▶ **Problem details**
An exact copy of all the entries is needed, with no images in it.

▶ **Exercise material**
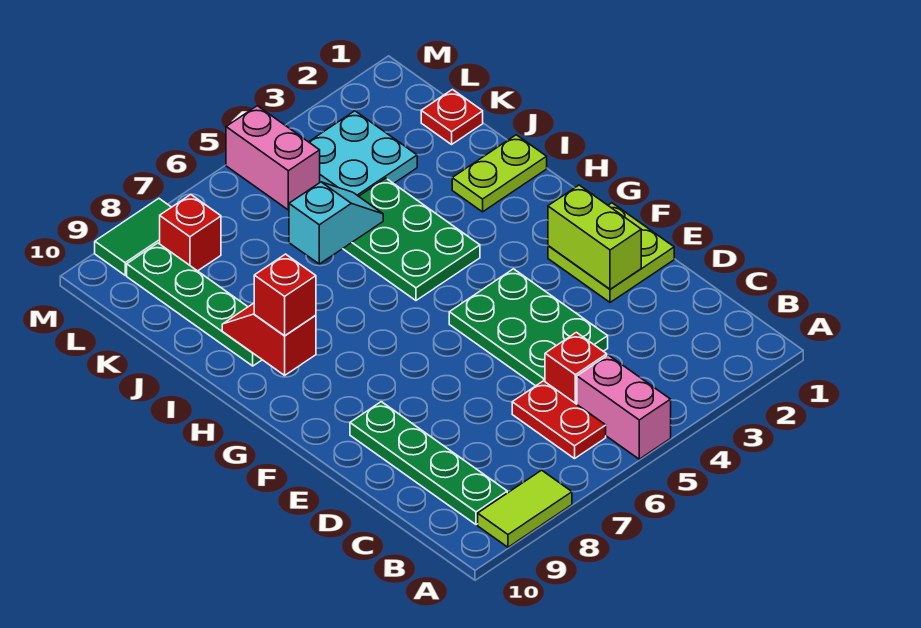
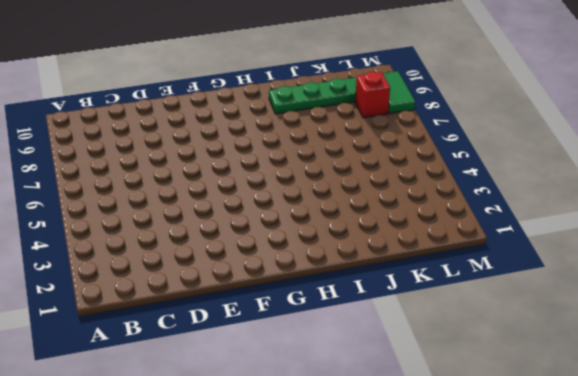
none -> pink brick A5:B5 level 1
none -> lime tile A8:A9 level 1
none -> red plate B6:C6 level 1

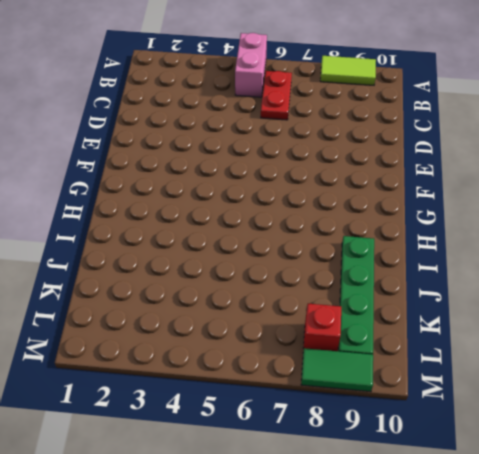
none -> green plate B9:E9 level 1
none -> red brick C5 level 1
none -> green plate D4:F5 level 1

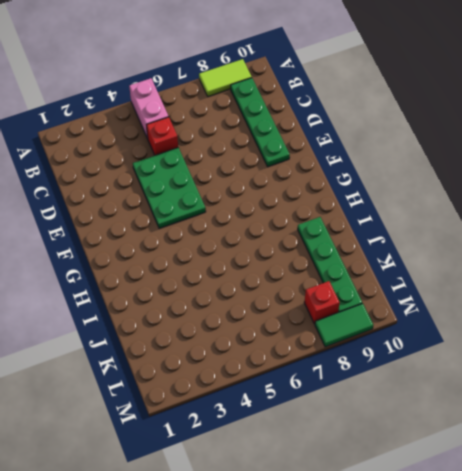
none -> red plate B6:C6 level 1
none -> lime plate E1:F2 level 1
none -> green plate H4:J5 level 1

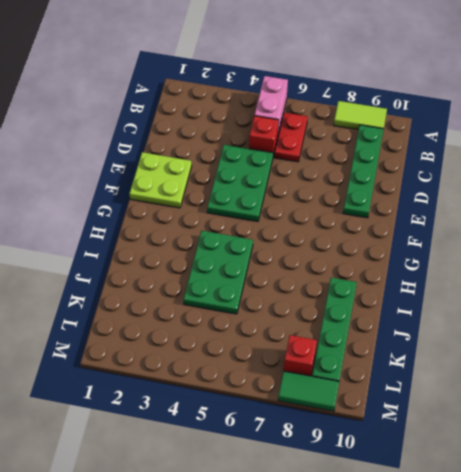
none -> lime plate I1:I2 level 1
none -> red plate K1 level 1
none -> cyan plate K3:L4 level 1

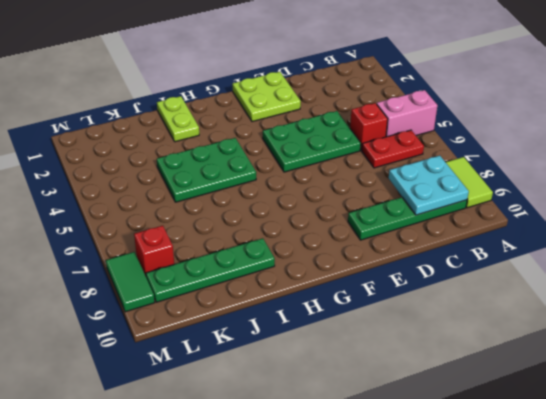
cyan plate B8:C9 level 2 -> cyan plate K3:L4 level 1
none -> red plate K1 level 1
none -> pink brick L5:M5 level 1
none -> lime brick E2:F2 level 2

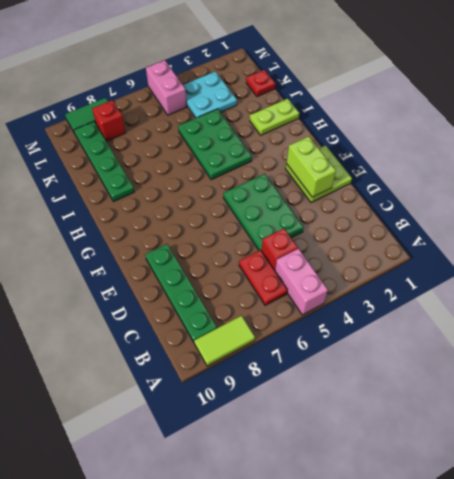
none -> red slope H9:I9 level 2 top H
none -> cyan slope J5:J6 level 2 top 6
none -> red brick H9 level 3

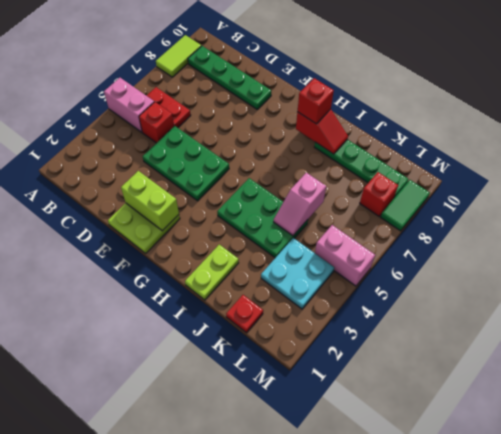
pink slope J5:J6 level 2 top 6 -> cyan slope J5:J6 level 2 top 6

▶ **Task answer**
none -> pink brick A5:B5 level 1
none -> lime tile A8:A9 level 1
none -> red plate B6:C6 level 1

none -> green plate B9:E9 level 1
none -> red brick C5 level 1
none -> green plate D4:F5 level 1

none -> red plate B6:C6 level 1
none -> lime plate E1:F2 level 1
none -> green plate H4:J5 level 1

none -> lime plate I1:I2 level 1
none -> red plate K1 level 1
none -> cyan plate K3:L4 level 1

cyan plate B8:C9 level 2 -> cyan plate K3:L4 level 1
none -> red plate K1 level 1
none -> pink brick L5:M5 level 1
none -> lime brick E2:F2 level 2

none -> red slope H9:I9 level 2 top H
none -> cyan slope J5:J6 level 2 top 6
none -> red brick H9 level 3

pink slope J5:J6 level 2 top 6 -> cyan slope J5:J6 level 2 top 6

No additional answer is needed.